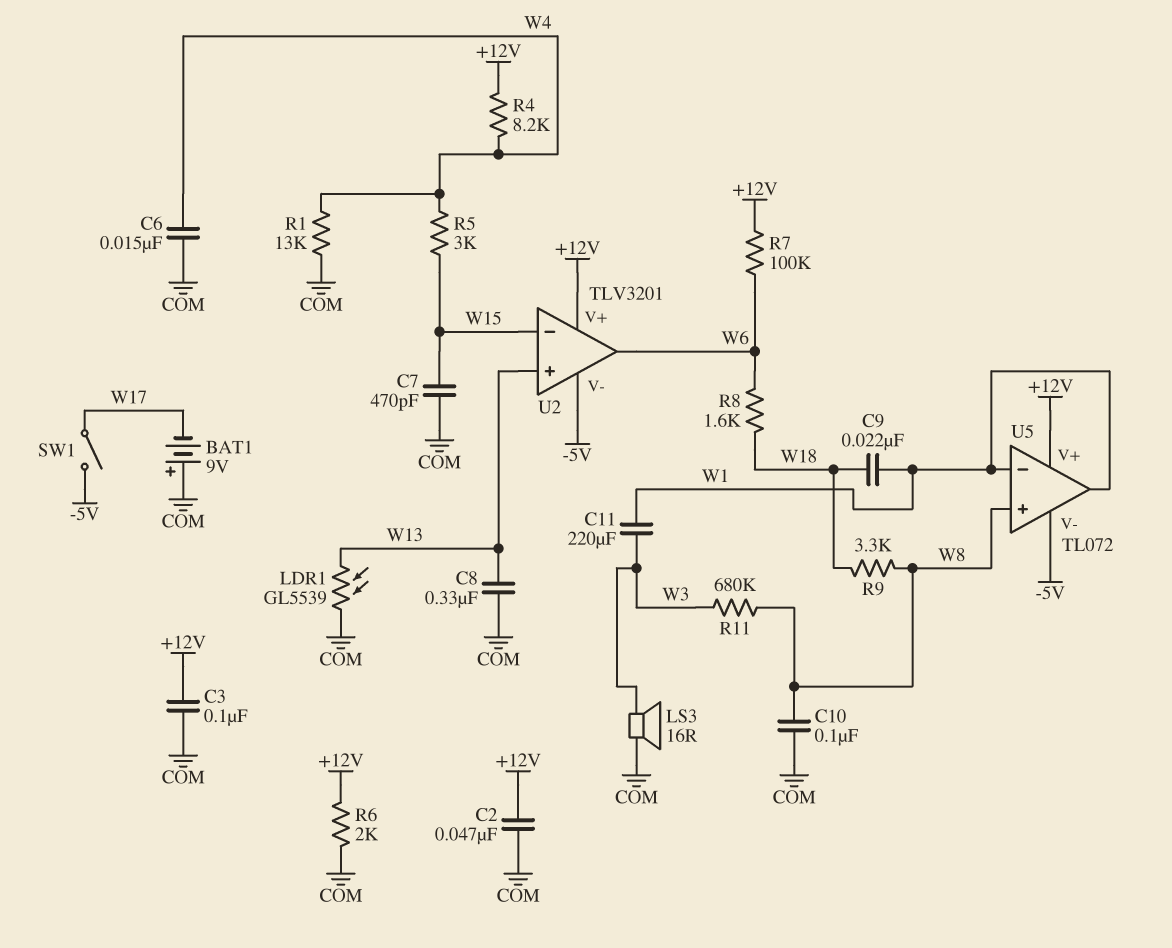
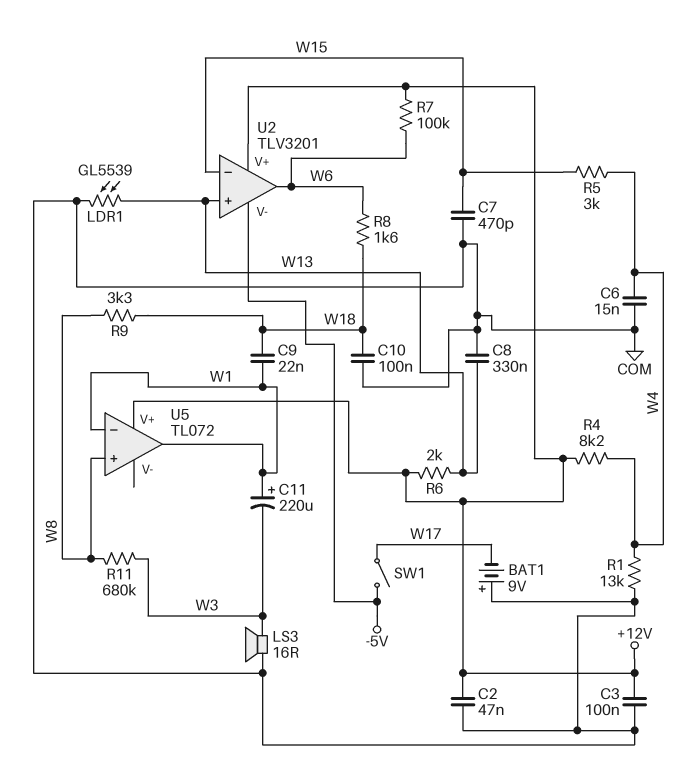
C10: 100nF (COM, W8) -> 100nF (COM, W18)
C11: 220uF (W1, W3) -> 220uF (plus W1, minus W3)
R6: 2k (+12V, COM) -> 2k (+12V, W13)
U5 pin V-: -5V -> none

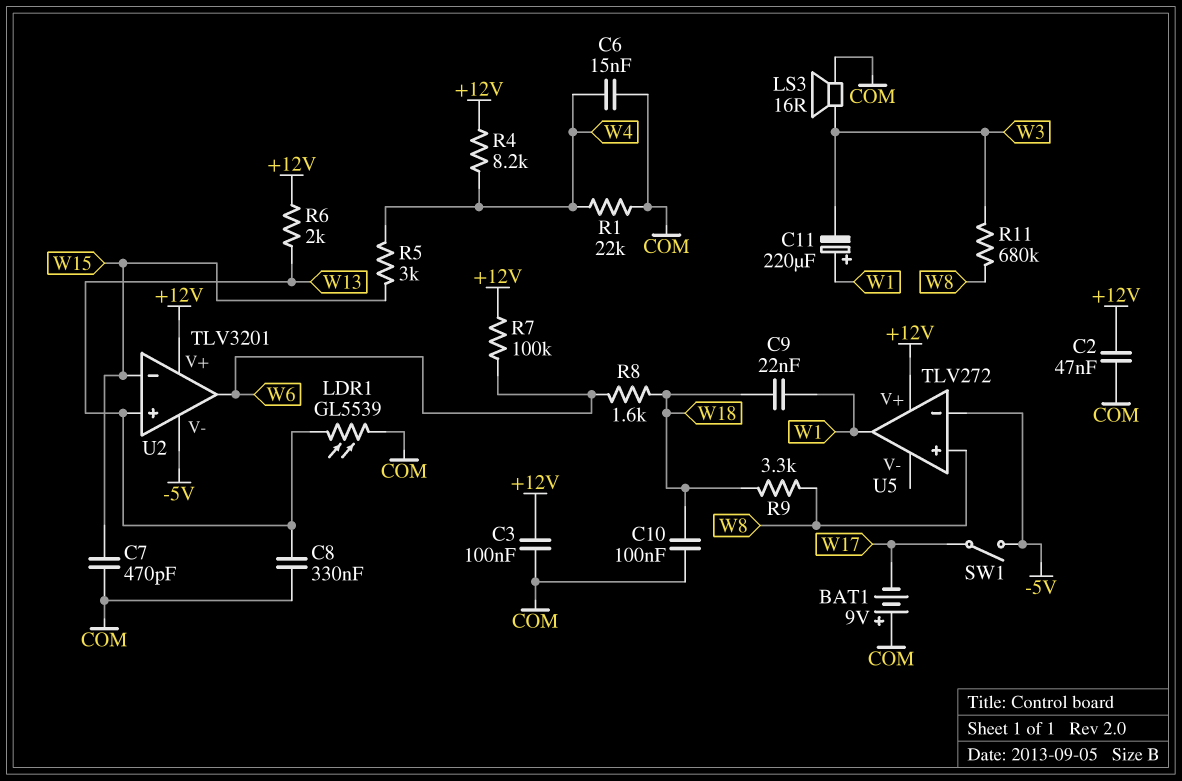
R1: 13k (COM, W4) -> 22k (COM, W4)
U5: TL072 -> TLV272
U5 pin in-: W1 -> -5V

....................

YOUR ASSIGNMENT — Restate the listing word for word, pictures omitted.

TASK ANSWER —
C10: 100nF (COM, W8) -> 100nF (COM, W18)
C11: 220uF (W1, W3) -> 220uF (plus W1, minus W3)
R6: 2k (+12V, COM) -> 2k (+12V, W13)
U5 pin V-: -5V -> none

R1: 13k (COM, W4) -> 22k (COM, W4)
U5: TL072 -> TLV272
U5 pin in-: W1 -> -5V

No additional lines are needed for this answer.